*EXERCISE DIRECTIONS:*
Which lines of the records contain the word "spinning"? Copy each one.
(MATERIALS PROVIDED begins)
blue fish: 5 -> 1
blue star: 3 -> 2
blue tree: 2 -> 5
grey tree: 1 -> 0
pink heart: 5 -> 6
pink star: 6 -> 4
(MATERIALS PROVIDED ends)
(MATERIALS PROVIDED begins)
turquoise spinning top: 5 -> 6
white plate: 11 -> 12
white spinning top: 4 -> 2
(MATERIALS PROVIDED ends)
*RESPONSE BELOW:*
turquoise spinning top: 5 -> 6
white spinning top: 4 -> 2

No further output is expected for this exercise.